WHAT IS REQUIRED: Omit all pictures, and print word for word only the lines from the one containing "RELAY2 pin IN2: GP26 -> GP6" through the end of the data.

(Beginning of DATASET CONTENT)

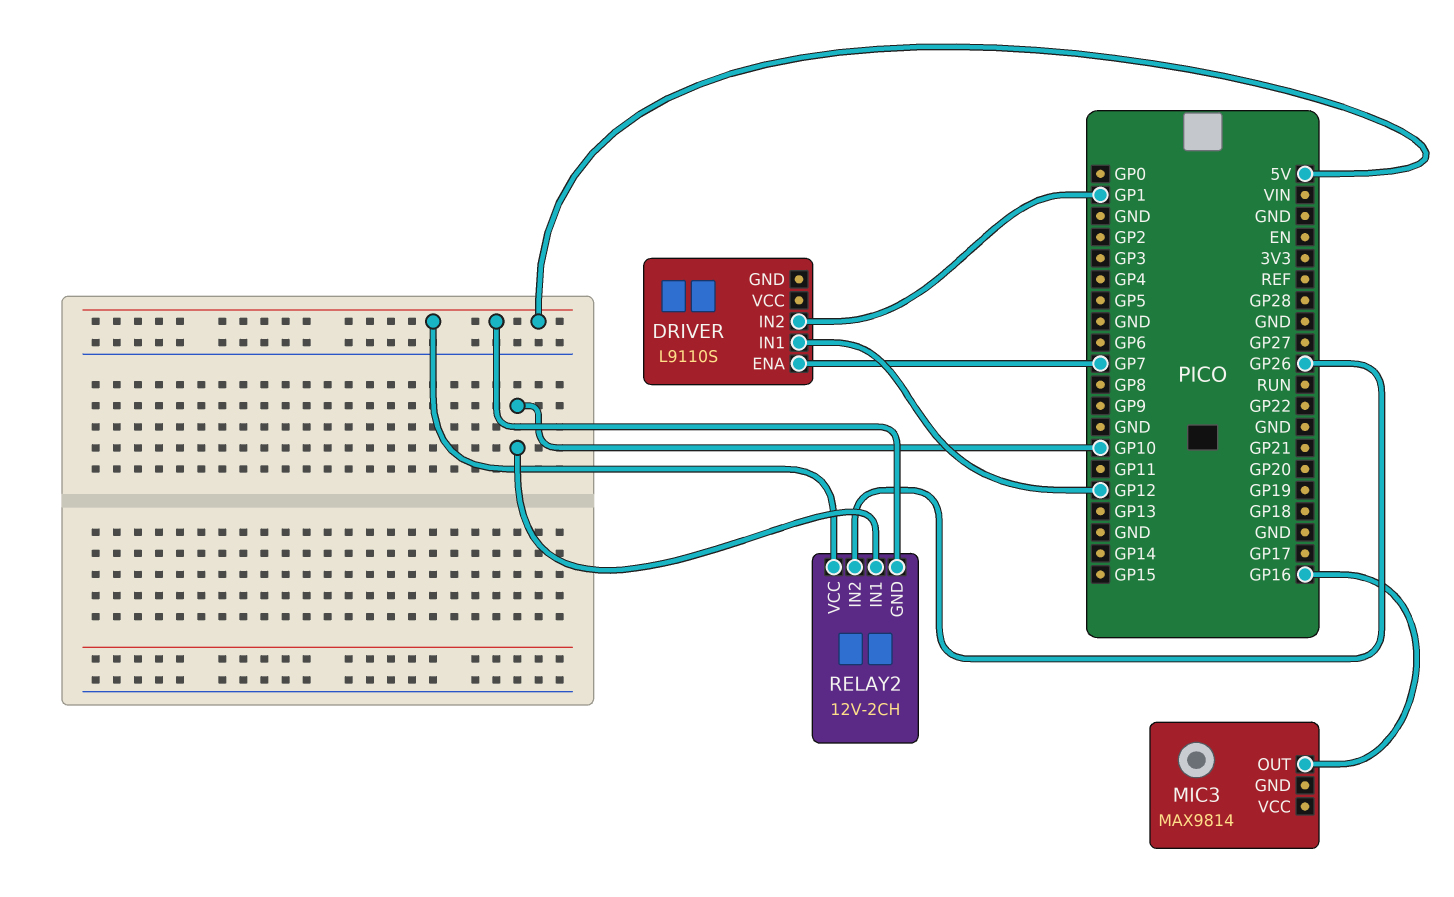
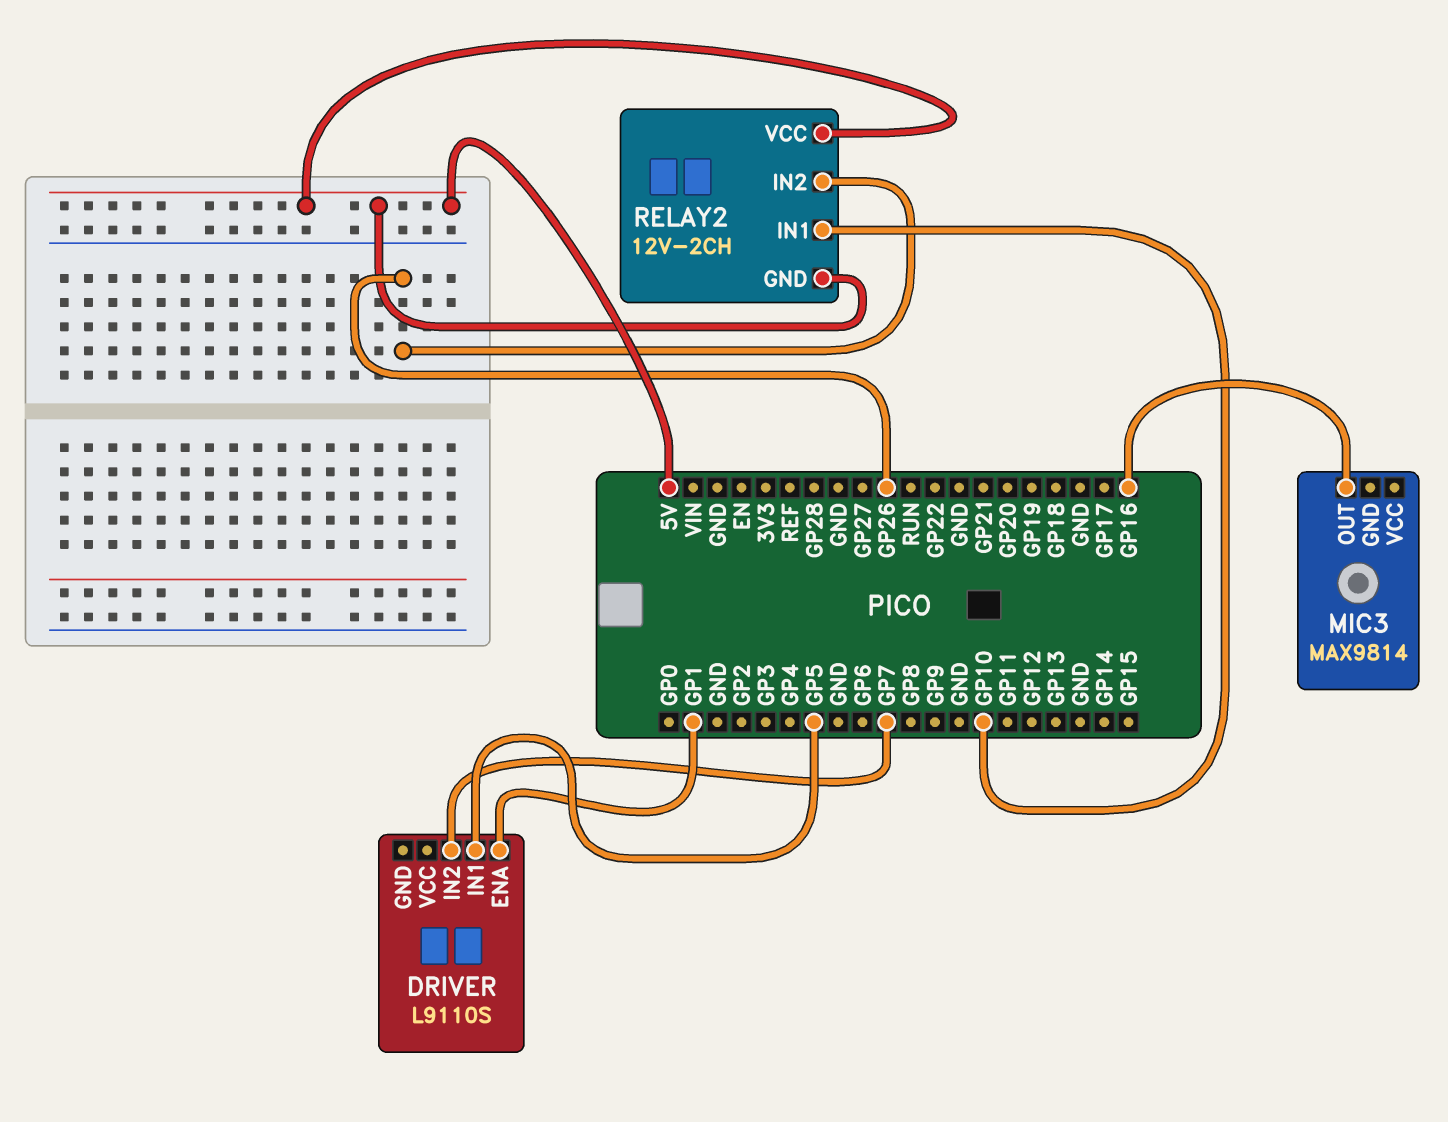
DRIVER pin ENA: GP7 -> GP1
DRIVER pin IN1: GP12 -> GP5
DRIVER pin IN2: GP1 -> GP7

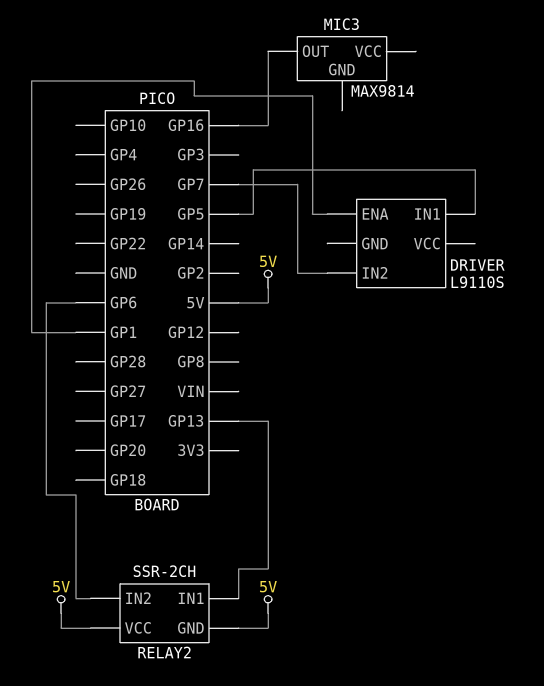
RELAY2: 12V-2CH -> SSR-2CH
RELAY2 pin IN1: GP10 -> GP13
RELAY2 pin IN2: GP26 -> GP6

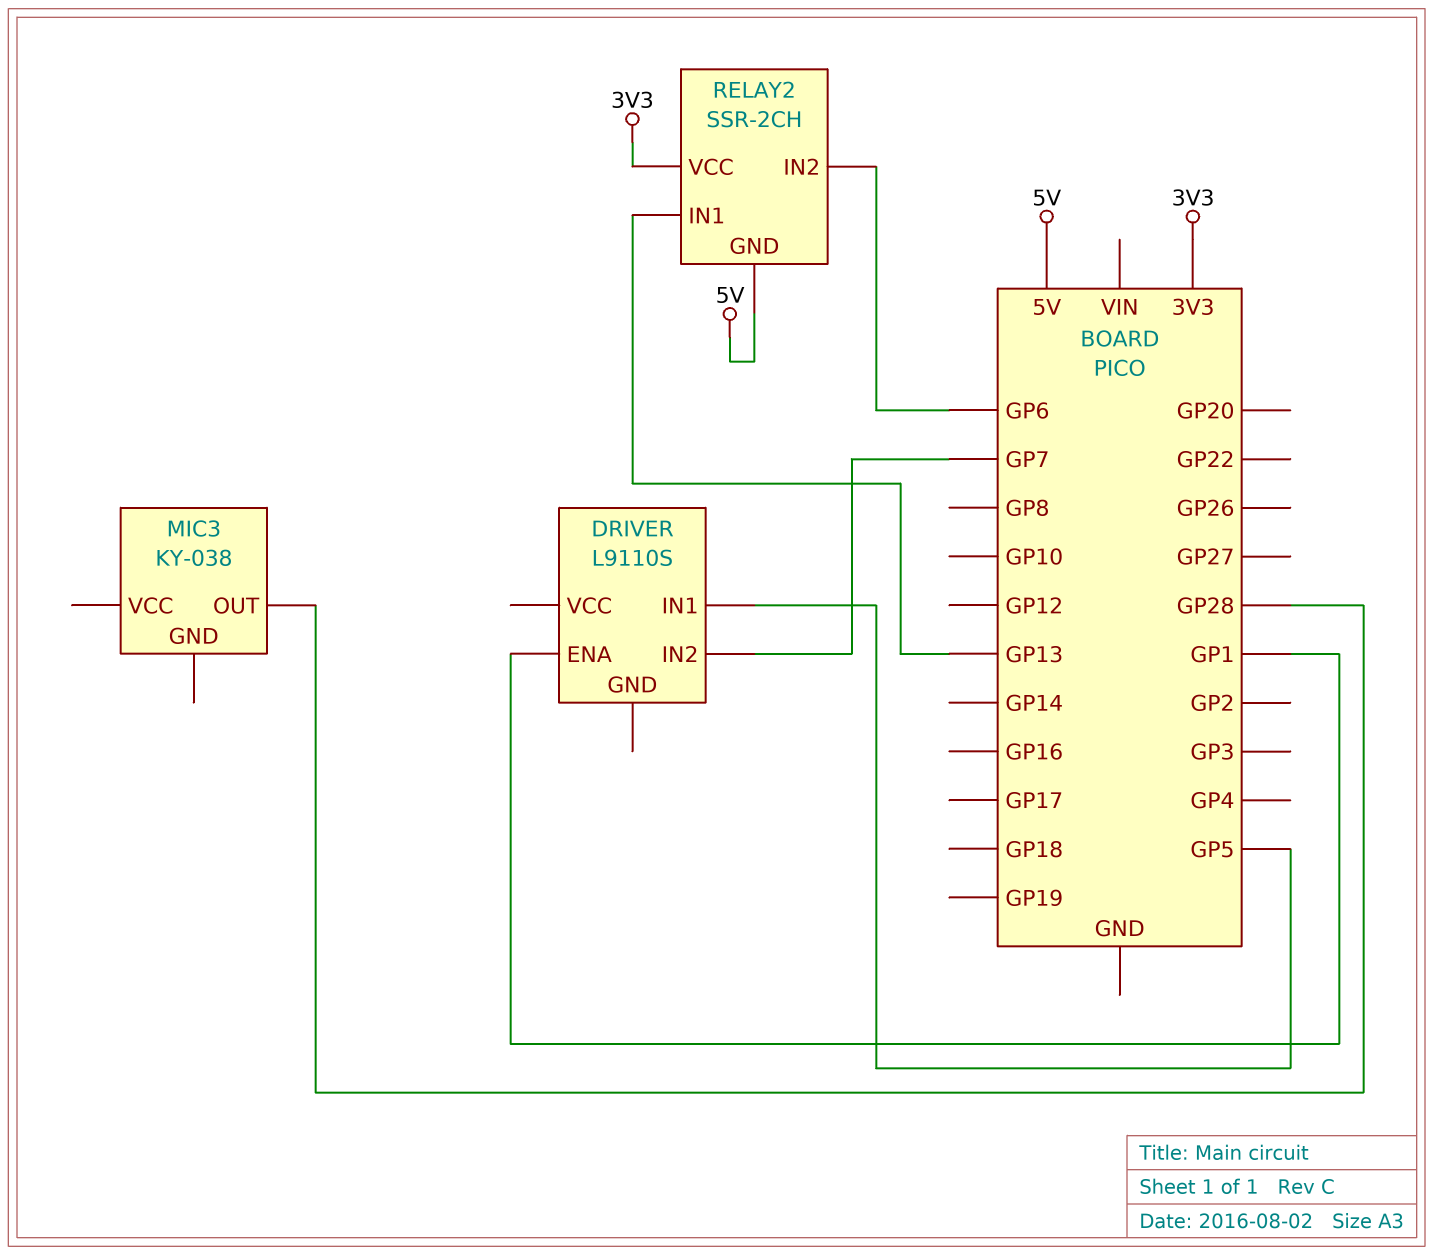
MIC3: MAX9814 -> KY-038
MIC3 pin OUT: GP16 -> GP28
RELAY2 pin VCC: 5V -> 3V3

(End of DATASET CONTENT)

WORKED SOLUTION:
RELAY2 pin IN2: GP26 -> GP6

MIC3: MAX9814 -> KY-038
MIC3 pin OUT: GP16 -> GP28
RELAY2 pin VCC: 5V -> 3V3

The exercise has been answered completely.